Look through the data below. Pick out the lines holding the string "none".
───── Material to process
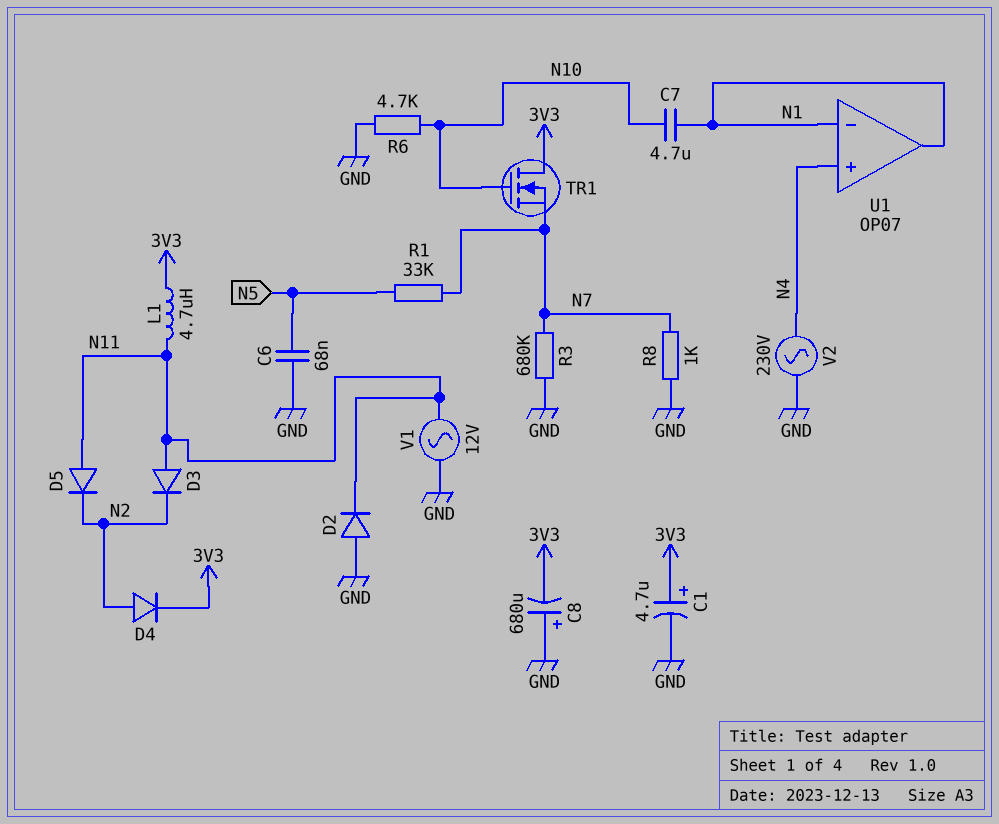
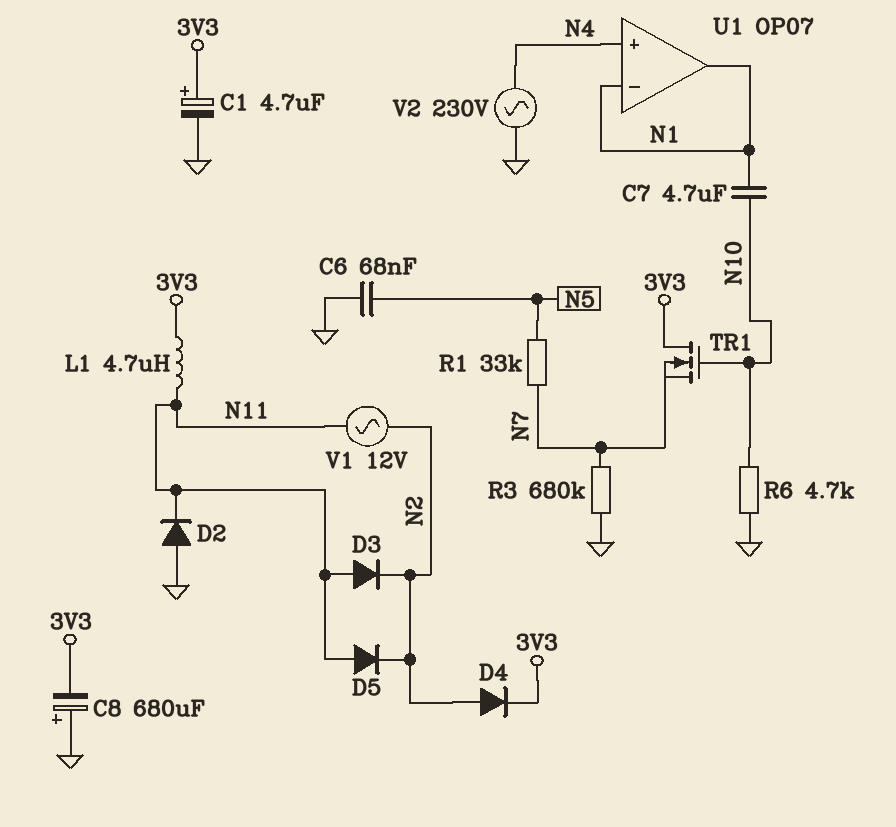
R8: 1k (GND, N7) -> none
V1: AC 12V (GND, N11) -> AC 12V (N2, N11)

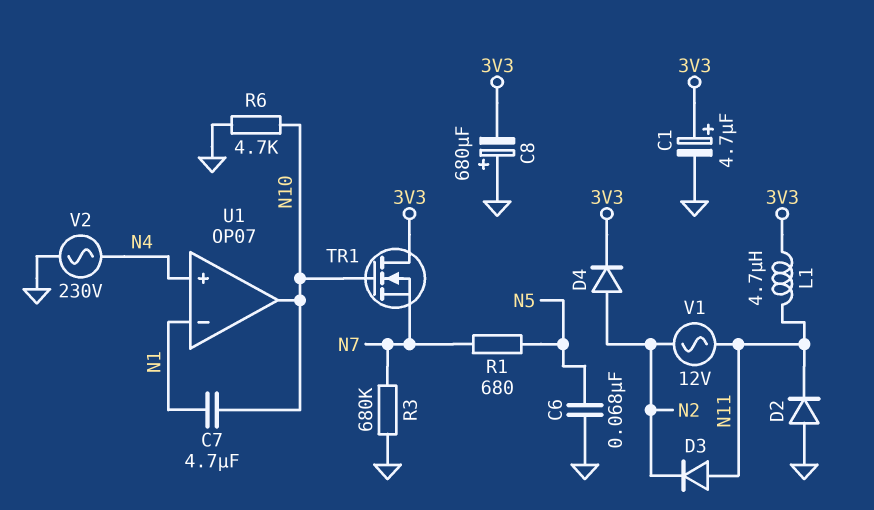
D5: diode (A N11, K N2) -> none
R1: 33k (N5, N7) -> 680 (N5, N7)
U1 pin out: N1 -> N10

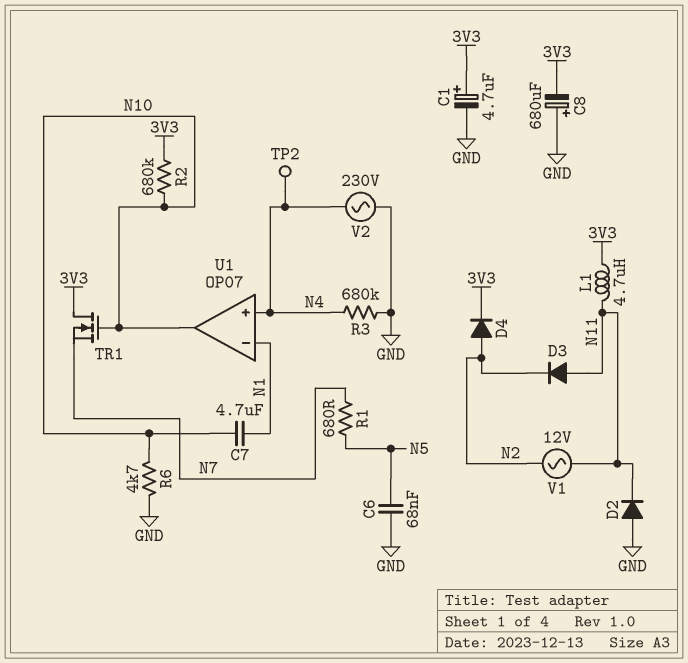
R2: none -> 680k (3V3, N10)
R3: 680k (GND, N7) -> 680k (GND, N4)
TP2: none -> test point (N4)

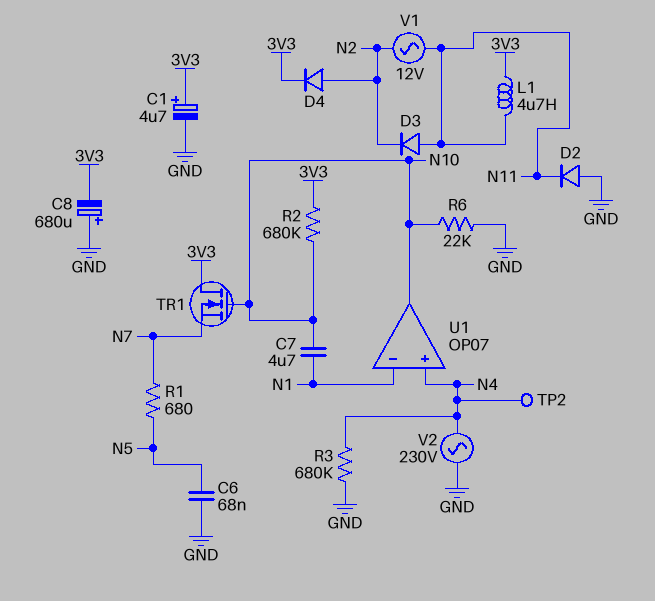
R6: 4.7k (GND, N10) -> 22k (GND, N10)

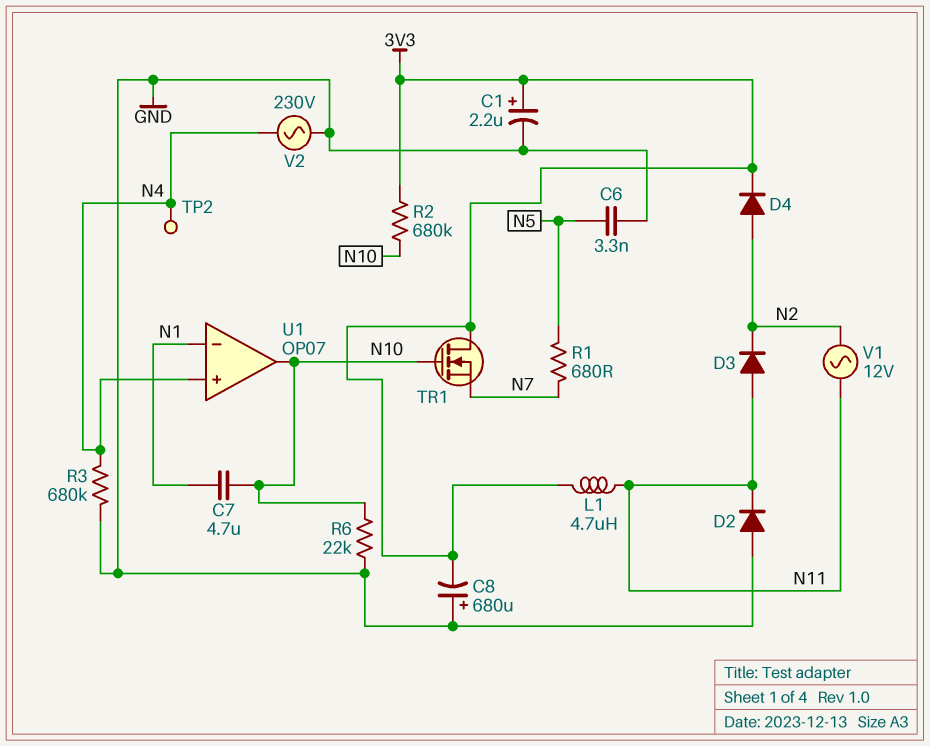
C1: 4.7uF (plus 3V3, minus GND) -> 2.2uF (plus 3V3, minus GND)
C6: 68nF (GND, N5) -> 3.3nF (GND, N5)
──────────
Finished exercise –
R8: 1k (GND, N7) -> none
D5: diode (A N11, K N2) -> none
R2: none -> 680k (3V3, N10)
TP2: none -> test point (N4)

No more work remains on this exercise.